[About this task]:
Only the lines from the one that includes "blue cross: (174, 20) -> (335, 94), moved" through the last line below belong in the reply, copied exactly and without pictures.

[Records shown]:
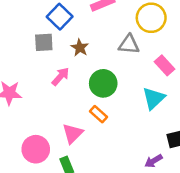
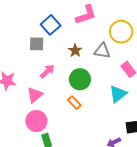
brown star: (80, 48) -> (75, 51), moved
pink triangle: (73, 133) -> (35, 95), moved
pink circle: (36, 149) -> (36, 121), moved

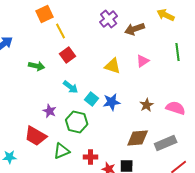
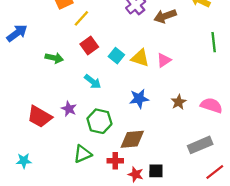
yellow line: (61, 31) -> (81, 18), turned 70
pink triangle: (143, 61) -> (164, 60), moved
cyan square: (92, 99) -> (116, 56), moved
red trapezoid: (36, 136) -> (40, 117), moved
brown diamond: (138, 138) -> (132, 139), moved

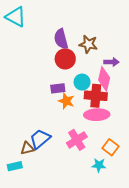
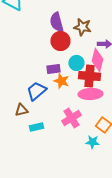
blue trapezoid: (40, 139) -> (36, 91), moved
brown triangle: (27, 148) -> (21, 110), moved
cyan rectangle: (15, 166) -> (36, 127), moved

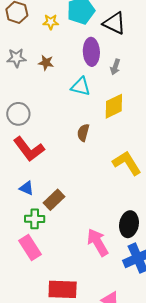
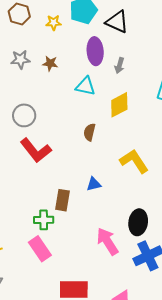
blue triangle: (26, 188) -> (94, 184), moved, turned -35
brown rectangle: (54, 200) -> (62, 200), turned -35

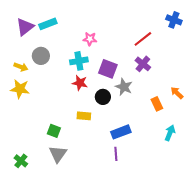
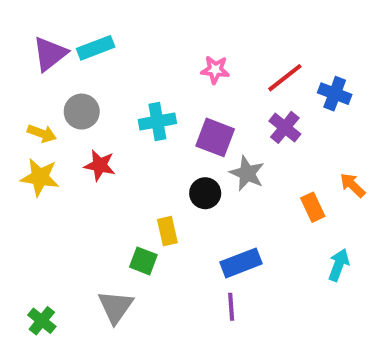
blue cross: (174, 20) -> (335, 94), moved
pink star: (90, 39) -> (215, 70), moved
red star: (80, 83) -> (100, 165), moved
yellow rectangle: (84, 116) -> (167, 231), turned 72
green square: (54, 131) -> (143, 261), moved

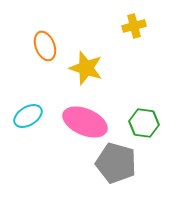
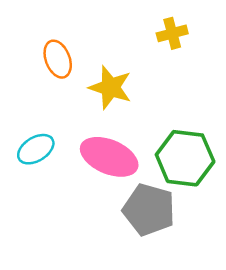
green hexagon: (144, 123) -> (185, 158), size x1.5

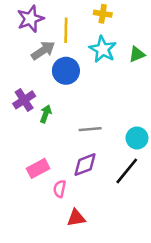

[Result]:
blue cross: (174, 20) -> (335, 94), moved
pink star: (90, 39) -> (215, 70), moved
red star: (80, 83) -> (100, 165), moved
yellow rectangle: (84, 116) -> (167, 231), turned 72
green square: (54, 131) -> (143, 261), moved

green hexagon: (144, 123) -> (185, 158), size x1.5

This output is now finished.